Pull every line containing "white" out of the listing below.

**EXERCISE INPUTS**
*** Begin section ***

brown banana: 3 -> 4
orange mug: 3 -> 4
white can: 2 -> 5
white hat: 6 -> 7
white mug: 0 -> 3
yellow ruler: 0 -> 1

*** End section ***
*** Begin section ***

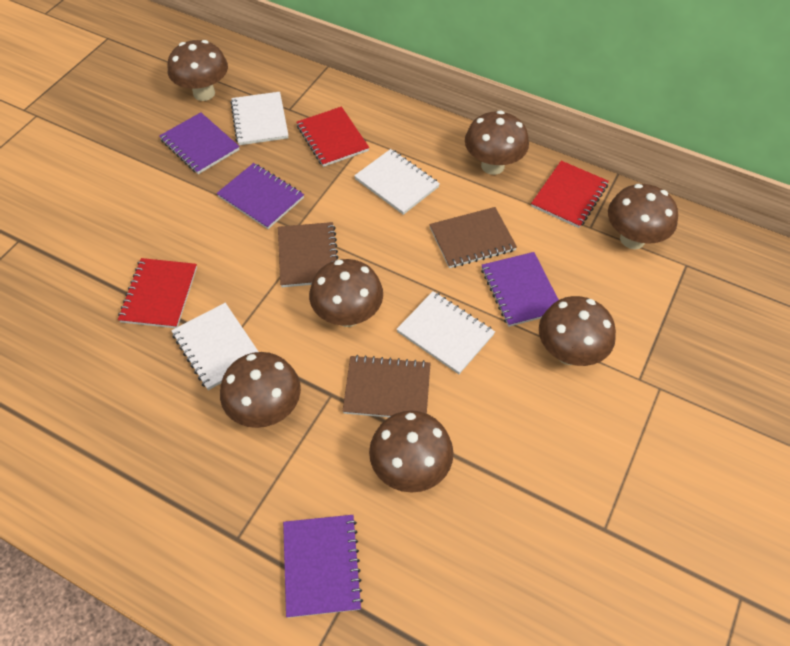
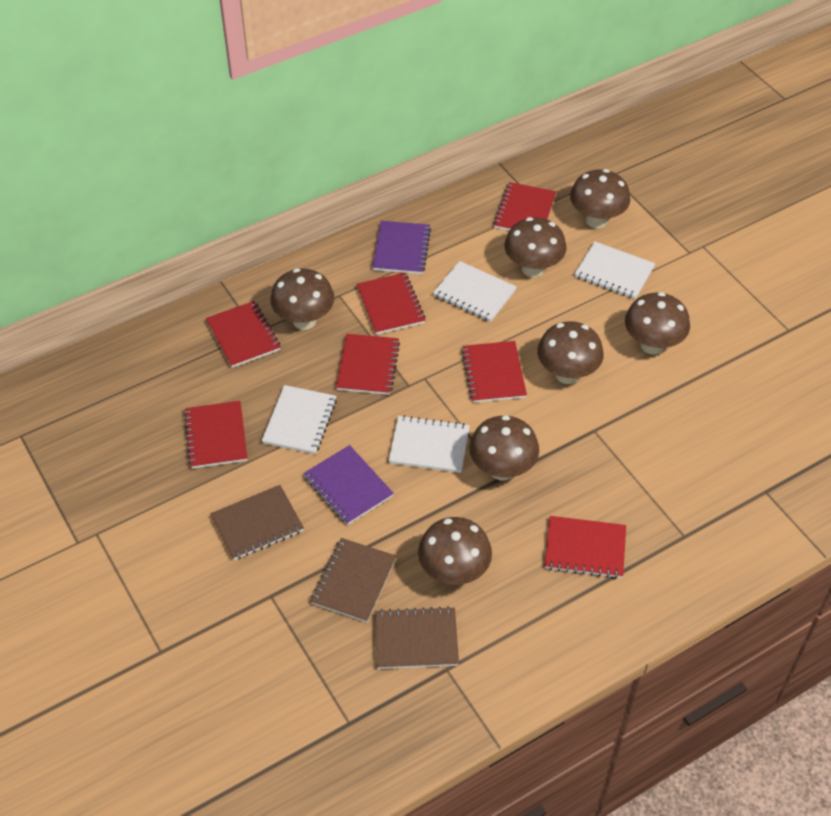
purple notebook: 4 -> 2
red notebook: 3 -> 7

*** End section ***
*** Begin section ***

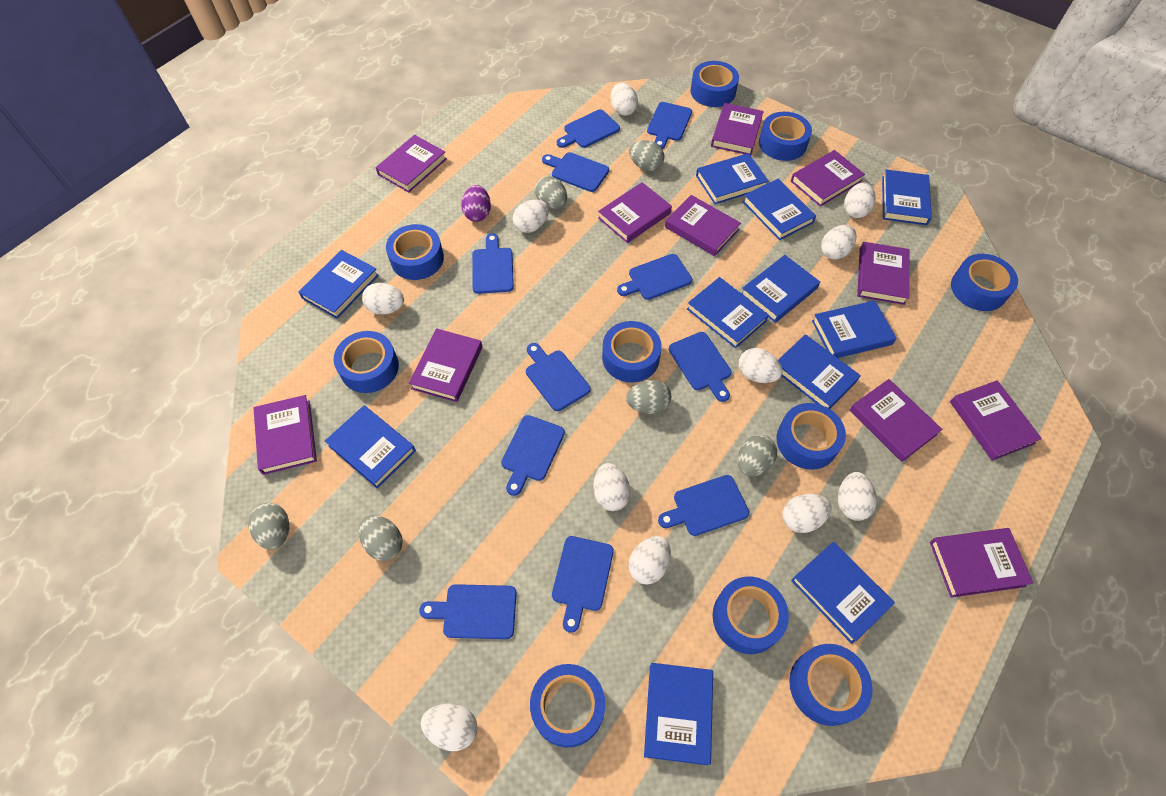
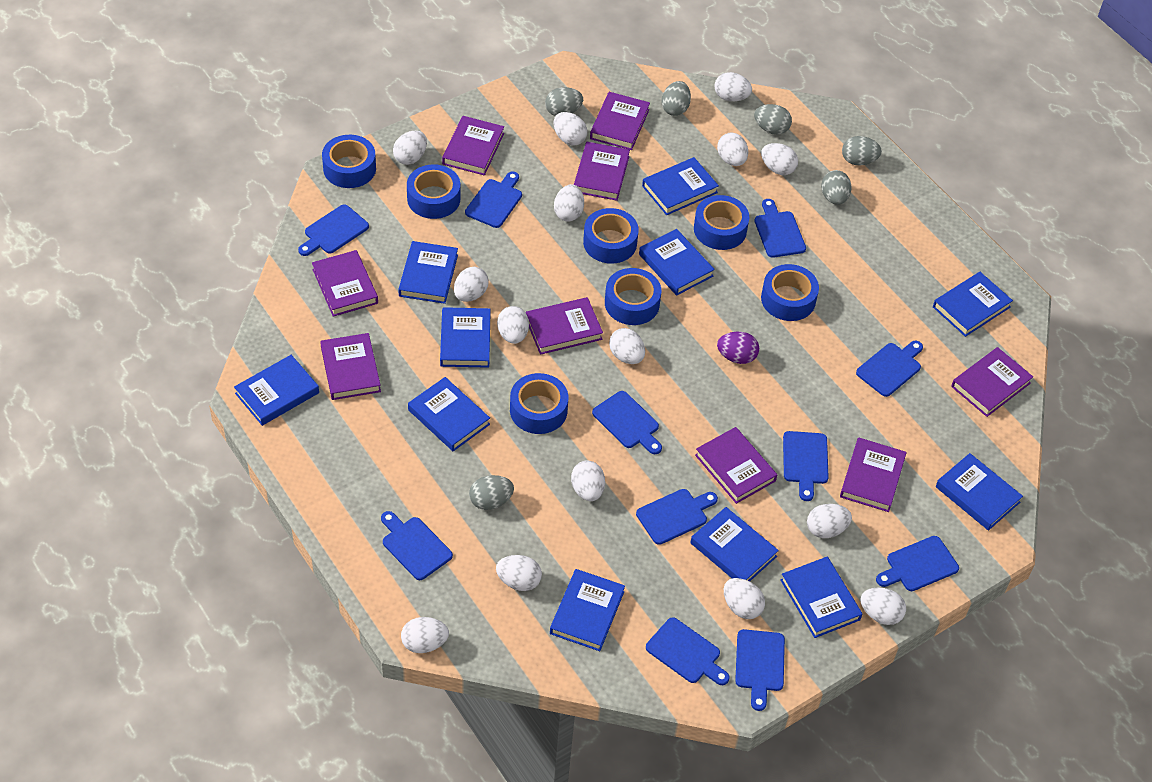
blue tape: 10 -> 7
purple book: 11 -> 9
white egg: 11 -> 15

*** End section ***

**EXERCISE SOLUTION**
white can: 2 -> 5
white hat: 6 -> 7
white mug: 0 -> 3
white egg: 11 -> 15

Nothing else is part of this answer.